▶ _EXERCISE BRIEF_: From the records below, please repeat exactly the line that has "orange brick C7 level 4 -> none", the line that has "red brick E7 level 3 -> red brick D2 level 1", and every line between them, and nothing else.
[DATASET RECORDS]
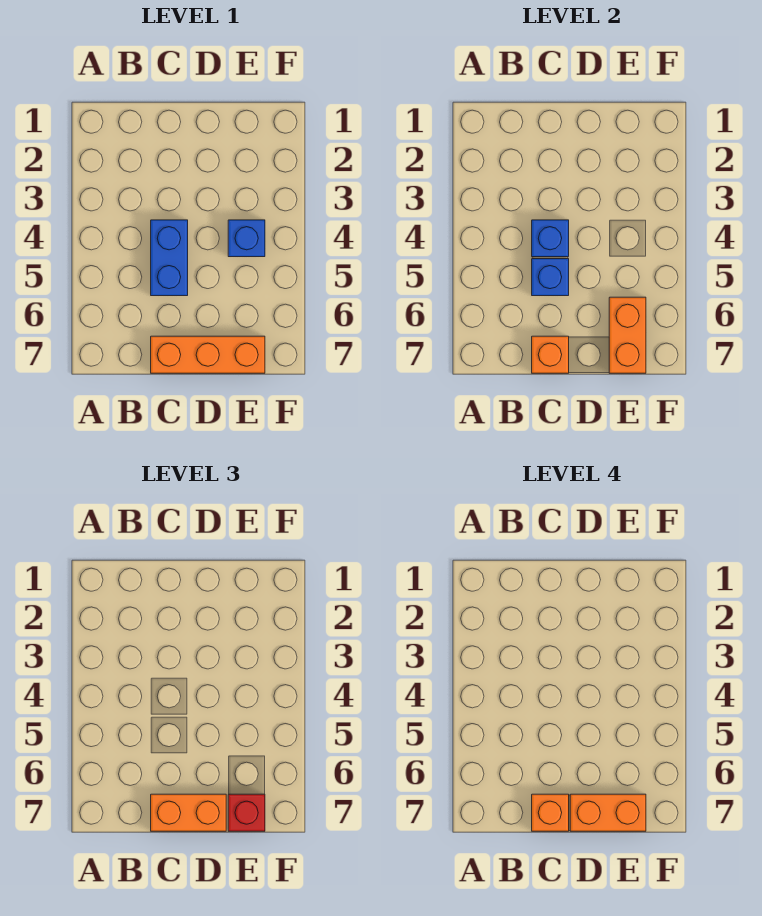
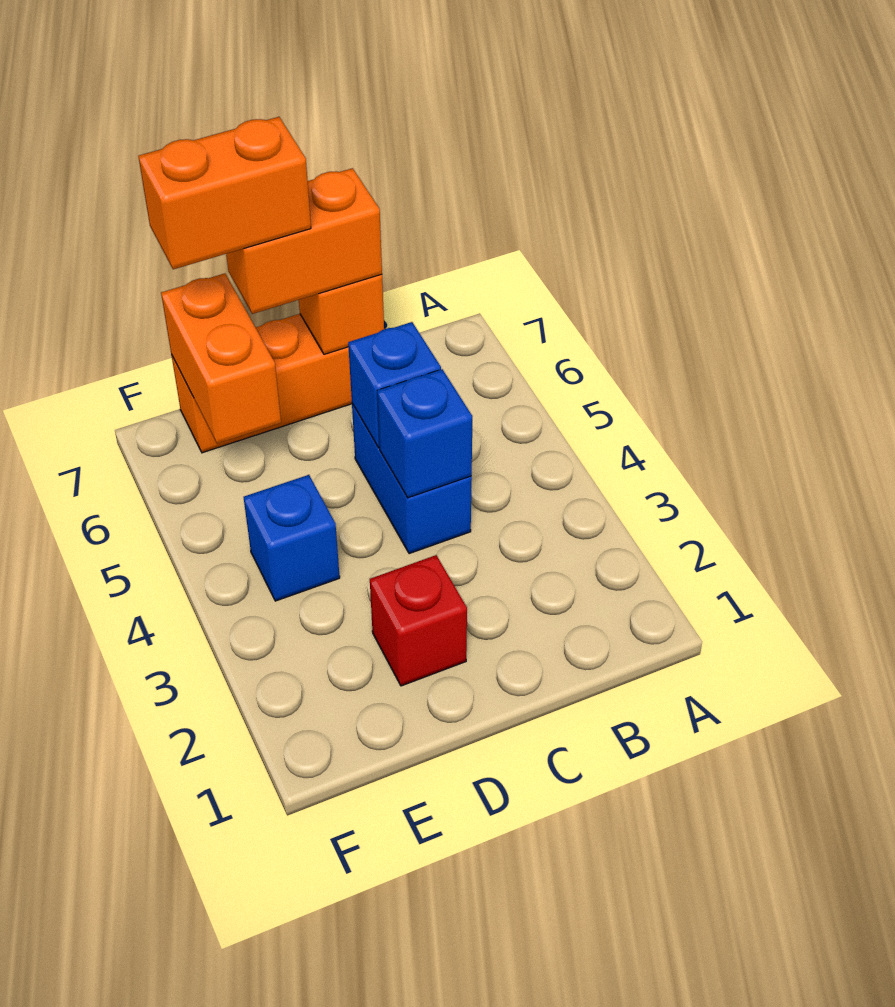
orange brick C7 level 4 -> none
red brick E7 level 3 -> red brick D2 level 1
[/DATASET RECORDS]
[DATASET RECORDS]
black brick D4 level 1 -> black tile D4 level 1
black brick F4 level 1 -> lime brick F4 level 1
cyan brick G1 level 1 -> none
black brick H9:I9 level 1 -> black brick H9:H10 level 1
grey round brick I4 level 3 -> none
[/DATASET RECORDS]
▶ _FINAL ANSWER_:
orange brick C7 level 4 -> none
red brick E7 level 3 -> red brick D2 level 1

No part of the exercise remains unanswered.